WORK TO BE COMPLETED:
Without copying any picture, return all lines below exactly.

[Scene images with change listings]
+---+
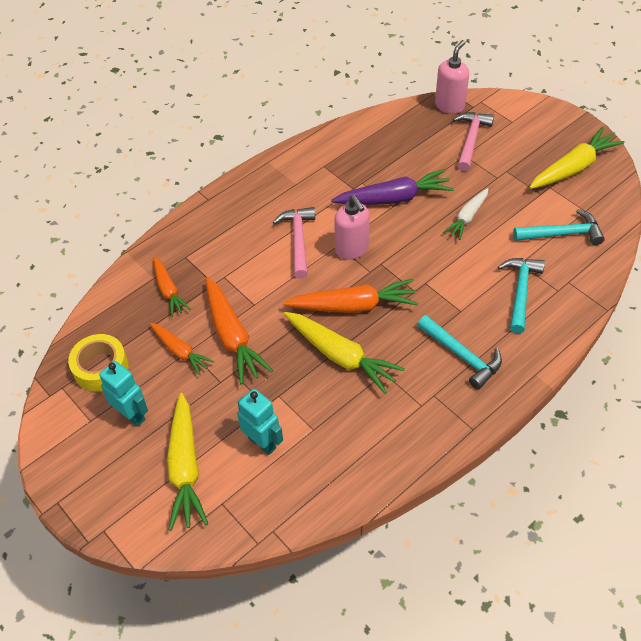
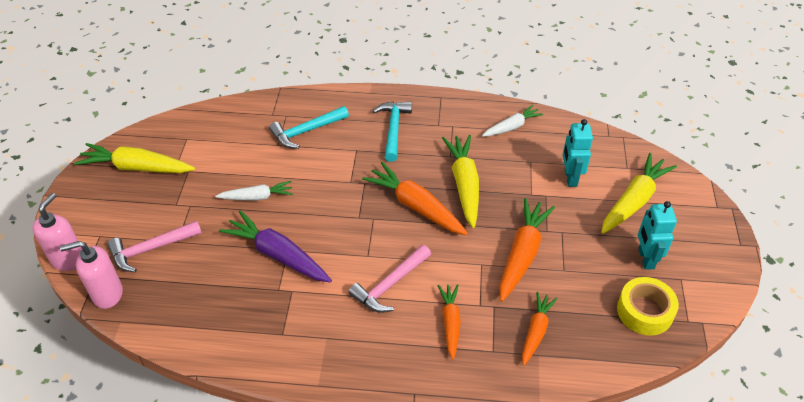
camera: 135 degrees left, 5 degrees down
(180, 351) = (571, 274): orange carrot -> orange carrot (450, 323)
(352, 249) = (363, 243): pink soap dispenser -> pink soap dispenser (68, 259)
(371, 454) = (512, 127): none -> white carrot
(562, 234) = (225, 138): turquoise hammer -> none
+---+
SOLUTION TO THE EXERCISE:
camera: 135 degrees left, 5 degrees down
(180, 351) = (571, 274): orange carrot -> orange carrot (450, 323)
(352, 249) = (363, 243): pink soap dispenser -> pink soap dispenser (68, 259)
(371, 454) = (512, 127): none -> white carrot
(562, 234) = (225, 138): turquoise hammer -> none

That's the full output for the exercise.